Problem description: Without including any pictures, copy every line below exactly.

Collected data:
_ _ _

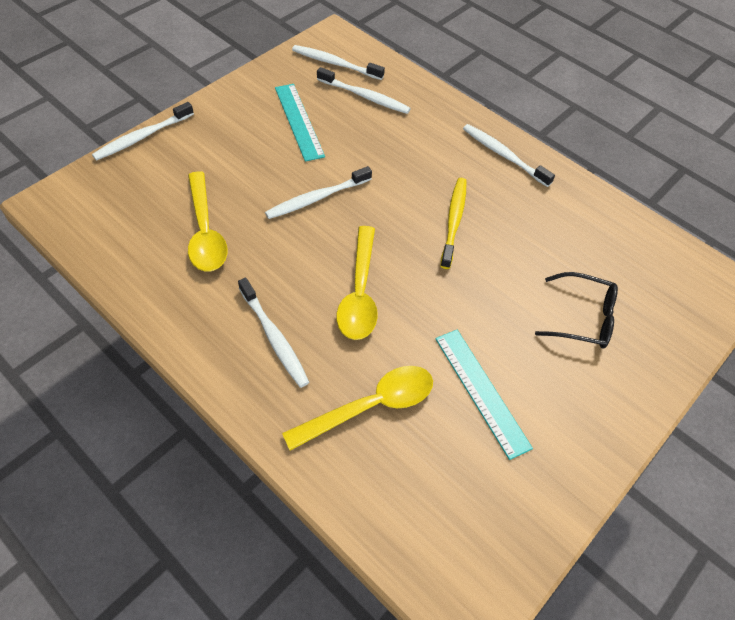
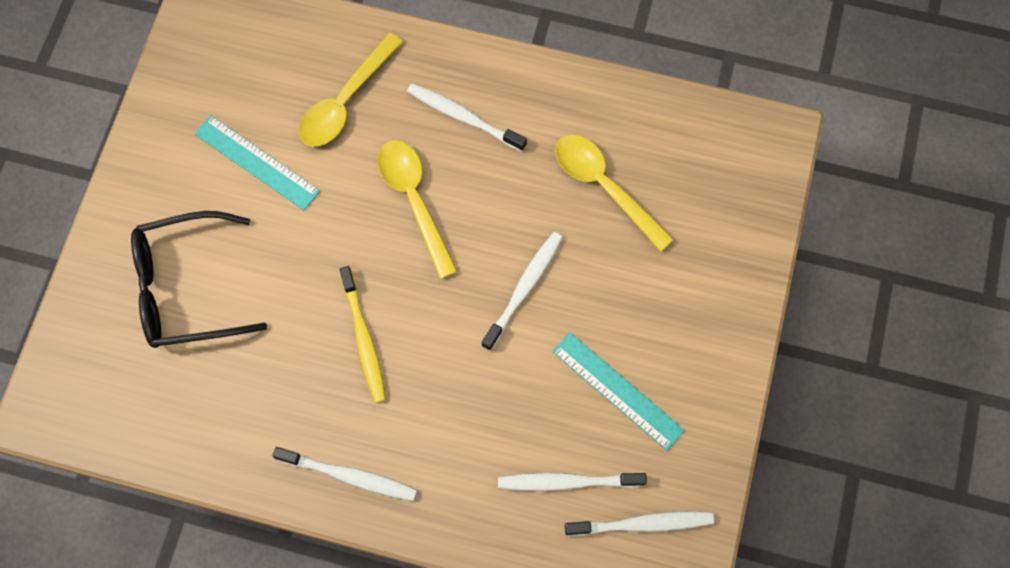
camera: 155 degrees right, 15 degrees up
(143, 137) = (766, 266): white toothbrush -> none
(583, 318) = (186, 288): black glasses -> black glasses, size x1.53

_ _ _

Answer area:
camera: 155 degrees right, 15 degrees up
(143, 137) = (766, 266): white toothbrush -> none
(583, 318) = (186, 288): black glasses -> black glasses, size x1.53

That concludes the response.